• _INSTRUCTIONS TO FOLLOW_: From the records below, pull each line that has "purple".

********************

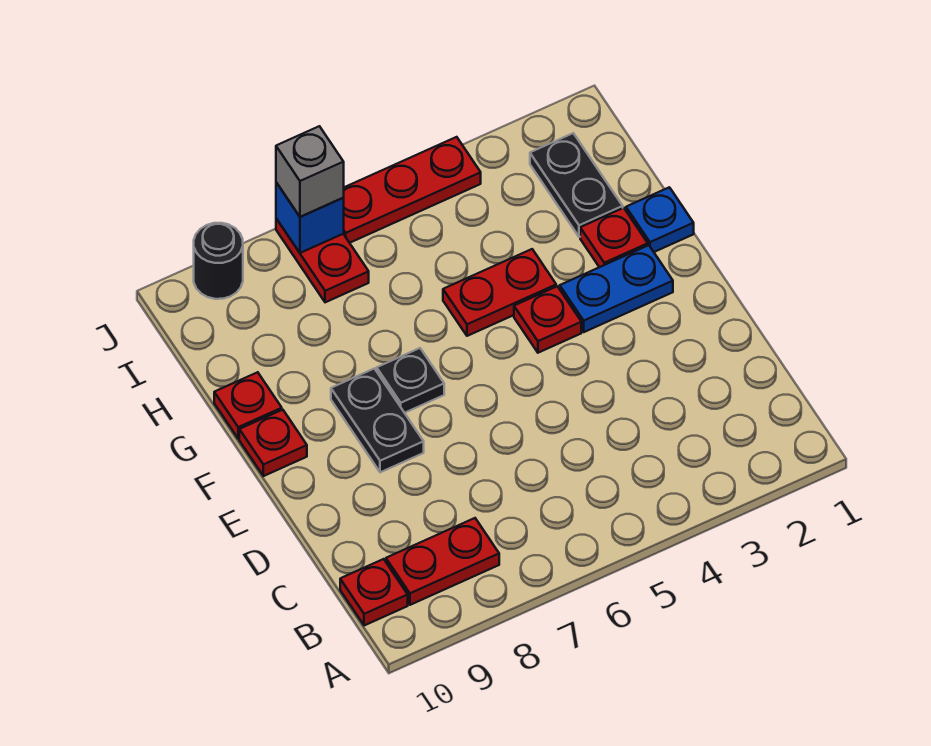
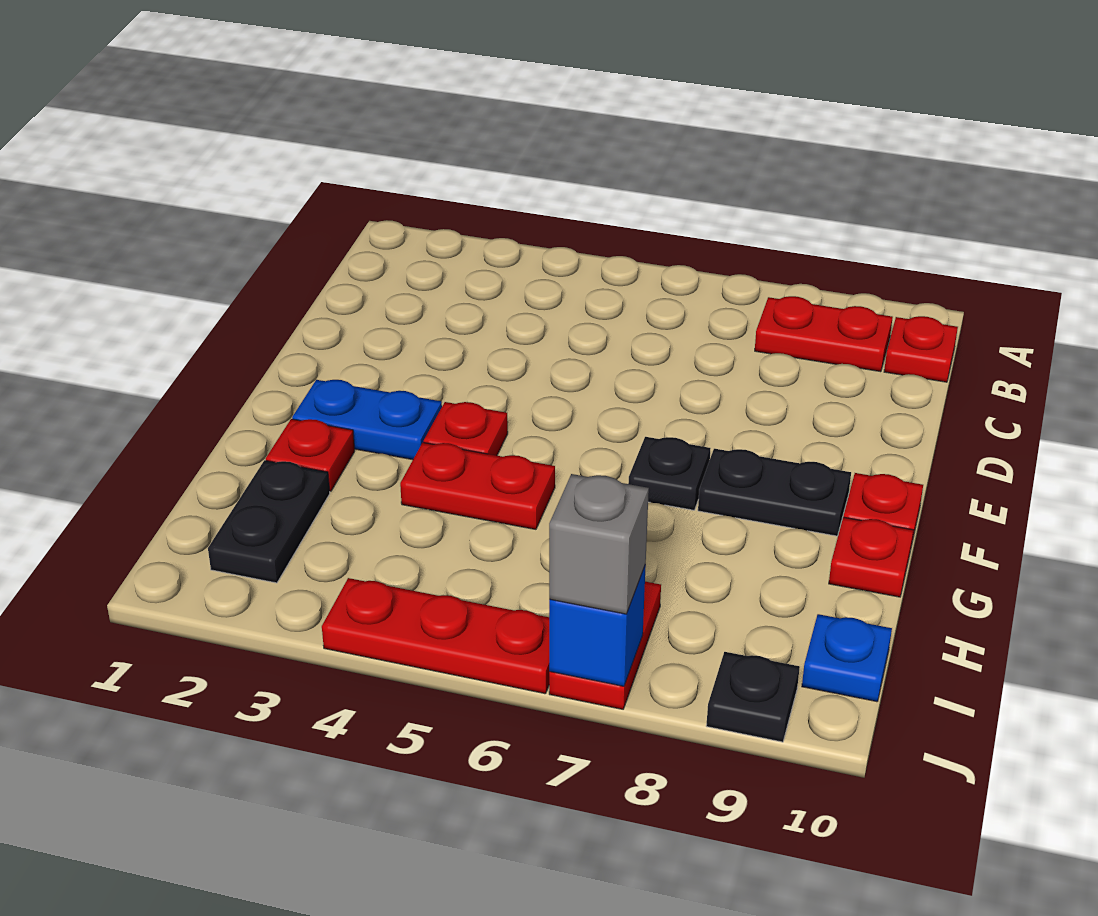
black plate E8:F8 level 1 -> black plate F8:F9 level 1
blue plate G1 level 1 -> blue plate I10 level 1
black round brick J9 level 1 -> black plate J9 level 1

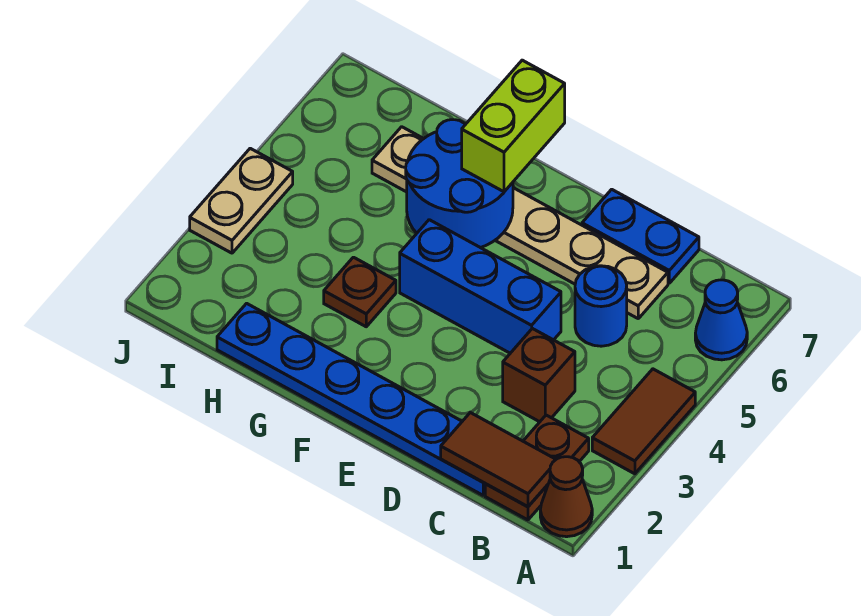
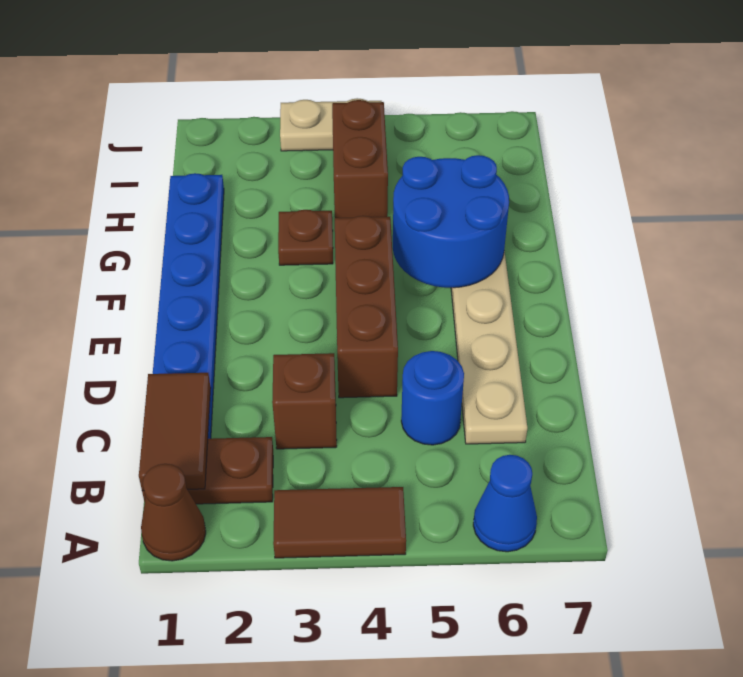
blue plate C7:D7 level 1 -> none
blue brick D4:F4 level 1 -> brown brick D4:F4 level 1
lime brick F6:F7 level 3 -> none
none -> brown brick H4:I4 level 1

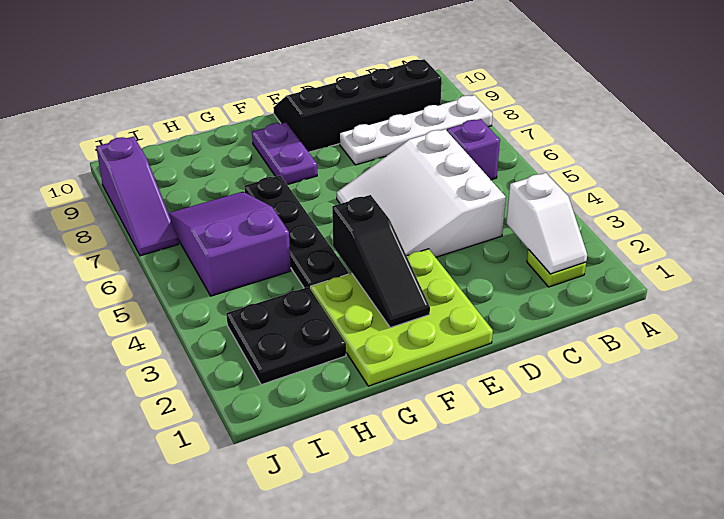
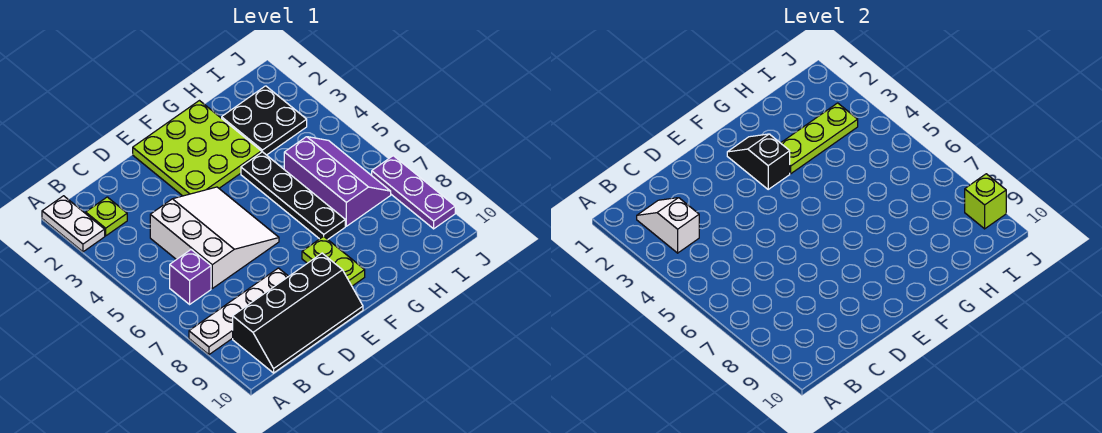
none -> white plate A1:A2 level 1
black slope F2:F4 level 2 top 4 -> black slope F2:F3 level 2 top 3
purple plate F8:F9 level 1 -> lime plate F8:F9 level 1
none -> lime plate G3:I3 level 2
purple slope H5:I7 level 1 top 5 -> purple slope H5:I7 level 1 top H
purple slope J7:J9 level 1 top 9 -> purple plate J7:J9 level 1
none -> lime brick J9 level 2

********************

• _ANSWER SPACE_:
purple plate F8:F9 level 1 -> lime plate F8:F9 level 1
purple slope H5:I7 level 1 top 5 -> purple slope H5:I7 level 1 top H
purple slope J7:J9 level 1 top 9 -> purple plate J7:J9 level 1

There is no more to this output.